--- Input data Enclosed Below ---
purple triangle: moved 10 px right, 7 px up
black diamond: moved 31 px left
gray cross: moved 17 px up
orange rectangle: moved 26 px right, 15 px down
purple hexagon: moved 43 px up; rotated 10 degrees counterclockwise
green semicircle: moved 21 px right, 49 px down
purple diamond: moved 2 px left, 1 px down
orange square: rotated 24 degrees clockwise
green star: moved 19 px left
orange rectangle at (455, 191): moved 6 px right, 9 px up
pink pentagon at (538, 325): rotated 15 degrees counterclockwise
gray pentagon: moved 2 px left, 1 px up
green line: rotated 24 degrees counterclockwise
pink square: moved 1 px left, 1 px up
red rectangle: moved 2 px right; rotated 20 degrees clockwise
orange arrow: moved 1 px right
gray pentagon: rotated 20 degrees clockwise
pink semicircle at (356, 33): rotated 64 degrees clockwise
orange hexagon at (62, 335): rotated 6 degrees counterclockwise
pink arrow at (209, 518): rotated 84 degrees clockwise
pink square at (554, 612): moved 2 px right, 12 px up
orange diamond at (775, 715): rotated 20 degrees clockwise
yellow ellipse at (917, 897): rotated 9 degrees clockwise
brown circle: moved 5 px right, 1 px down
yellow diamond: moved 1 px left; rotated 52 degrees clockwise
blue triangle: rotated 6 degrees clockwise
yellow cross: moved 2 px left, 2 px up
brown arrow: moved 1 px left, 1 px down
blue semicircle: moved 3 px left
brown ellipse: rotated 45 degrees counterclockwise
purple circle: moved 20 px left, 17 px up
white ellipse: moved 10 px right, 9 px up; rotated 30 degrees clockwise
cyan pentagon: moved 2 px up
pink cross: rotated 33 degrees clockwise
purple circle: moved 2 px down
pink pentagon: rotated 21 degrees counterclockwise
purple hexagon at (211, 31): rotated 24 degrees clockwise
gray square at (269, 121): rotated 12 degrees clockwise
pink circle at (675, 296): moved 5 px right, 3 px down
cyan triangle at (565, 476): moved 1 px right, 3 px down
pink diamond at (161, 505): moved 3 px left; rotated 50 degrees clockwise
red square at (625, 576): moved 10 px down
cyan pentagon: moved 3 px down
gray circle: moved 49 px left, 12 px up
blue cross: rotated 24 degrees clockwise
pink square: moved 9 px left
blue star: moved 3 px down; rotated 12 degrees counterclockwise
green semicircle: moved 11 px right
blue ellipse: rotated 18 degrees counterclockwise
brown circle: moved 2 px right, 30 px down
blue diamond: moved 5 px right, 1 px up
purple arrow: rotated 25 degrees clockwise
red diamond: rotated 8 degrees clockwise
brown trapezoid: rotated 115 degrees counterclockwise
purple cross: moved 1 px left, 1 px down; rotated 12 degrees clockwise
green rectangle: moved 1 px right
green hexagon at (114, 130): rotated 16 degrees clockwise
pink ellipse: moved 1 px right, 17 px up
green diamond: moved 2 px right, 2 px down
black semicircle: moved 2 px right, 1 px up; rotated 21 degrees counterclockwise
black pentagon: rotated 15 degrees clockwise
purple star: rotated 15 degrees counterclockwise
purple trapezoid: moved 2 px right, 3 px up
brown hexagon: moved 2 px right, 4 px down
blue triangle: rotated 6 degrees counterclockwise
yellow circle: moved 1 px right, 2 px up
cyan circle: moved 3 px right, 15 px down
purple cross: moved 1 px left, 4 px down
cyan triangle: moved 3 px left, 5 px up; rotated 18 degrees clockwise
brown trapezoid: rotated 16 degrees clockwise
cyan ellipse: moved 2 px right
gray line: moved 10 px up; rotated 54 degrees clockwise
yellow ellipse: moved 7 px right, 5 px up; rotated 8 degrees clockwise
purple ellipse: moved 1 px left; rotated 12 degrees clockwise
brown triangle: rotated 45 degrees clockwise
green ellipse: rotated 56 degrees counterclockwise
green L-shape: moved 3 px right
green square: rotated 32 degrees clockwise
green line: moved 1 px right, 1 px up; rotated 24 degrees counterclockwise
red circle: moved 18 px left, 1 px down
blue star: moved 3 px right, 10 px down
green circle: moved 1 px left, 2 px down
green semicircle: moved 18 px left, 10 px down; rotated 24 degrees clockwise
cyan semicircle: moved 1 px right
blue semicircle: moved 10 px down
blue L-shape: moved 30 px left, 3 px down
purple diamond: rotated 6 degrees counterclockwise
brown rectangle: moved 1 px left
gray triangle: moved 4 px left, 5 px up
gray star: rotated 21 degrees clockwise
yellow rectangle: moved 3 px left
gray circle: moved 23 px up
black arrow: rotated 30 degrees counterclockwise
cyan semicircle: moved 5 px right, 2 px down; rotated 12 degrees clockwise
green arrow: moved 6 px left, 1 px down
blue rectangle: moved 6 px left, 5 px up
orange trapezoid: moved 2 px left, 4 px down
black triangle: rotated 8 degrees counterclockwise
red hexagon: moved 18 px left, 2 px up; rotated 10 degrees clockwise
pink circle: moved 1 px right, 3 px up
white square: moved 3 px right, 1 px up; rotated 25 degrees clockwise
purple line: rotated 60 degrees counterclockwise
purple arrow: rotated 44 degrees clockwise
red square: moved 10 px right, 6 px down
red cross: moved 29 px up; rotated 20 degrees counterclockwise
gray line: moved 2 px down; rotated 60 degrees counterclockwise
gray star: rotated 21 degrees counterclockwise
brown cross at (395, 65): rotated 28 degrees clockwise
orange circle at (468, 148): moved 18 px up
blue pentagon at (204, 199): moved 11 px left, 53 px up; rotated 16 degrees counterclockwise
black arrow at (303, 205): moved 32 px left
--- End of Enclosed Input data ---
Action item >> There is a line with "blue ellipse: rotated" and a line with "gray circle: moved 23 px up" above. Copy exactly those two lines and all lines between them, with nothing else.

Response >>
blue ellipse: rotated 18 degrees counterclockwise
brown circle: moved 2 px right, 30 px down
blue diamond: moved 5 px right, 1 px up
purple arrow: rotated 25 degrees clockwise
red diamond: rotated 8 degrees clockwise
brown trapezoid: rotated 115 degrees counterclockwise
purple cross: moved 1 px left, 1 px down; rotated 12 degrees clockwise
green rectangle: moved 1 px right
green hexagon at (114, 130): rotated 16 degrees clockwise
pink ellipse: moved 1 px right, 17 px up
green diamond: moved 2 px right, 2 px down
black semicircle: moved 2 px right, 1 px up; rotated 21 degrees counterclockwise
black pentagon: rotated 15 degrees clockwise
purple star: rotated 15 degrees counterclockwise
purple trapezoid: moved 2 px right, 3 px up
brown hexagon: moved 2 px right, 4 px down
blue triangle: rotated 6 degrees counterclockwise
yellow circle: moved 1 px right, 2 px up
cyan circle: moved 3 px right, 15 px down
purple cross: moved 1 px left, 4 px down
cyan triangle: moved 3 px left, 5 px up; rotated 18 degrees clockwise
brown trapezoid: rotated 16 degrees clockwise
cyan ellipse: moved 2 px right
gray line: moved 10 px up; rotated 54 degrees clockwise
yellow ellipse: moved 7 px right, 5 px up; rotated 8 degrees clockwise
purple ellipse: moved 1 px left; rotated 12 degrees clockwise
brown triangle: rotated 45 degrees clockwise
green ellipse: rotated 56 degrees counterclockwise
green L-shape: moved 3 px right
green square: rotated 32 degrees clockwise
green line: moved 1 px right, 1 px up; rotated 24 degrees counterclockwise
red circle: moved 18 px left, 1 px down
blue star: moved 3 px right, 10 px down
green circle: moved 1 px left, 2 px down
green semicircle: moved 18 px left, 10 px down; rotated 24 degrees clockwise
cyan semicircle: moved 1 px right
blue semicircle: moved 10 px down
blue L-shape: moved 30 px left, 3 px down
purple diamond: rotated 6 degrees counterclockwise
brown rectangle: moved 1 px left
gray triangle: moved 4 px left, 5 px up
gray star: rotated 21 degrees clockwise
yellow rectangle: moved 3 px left
gray circle: moved 23 px up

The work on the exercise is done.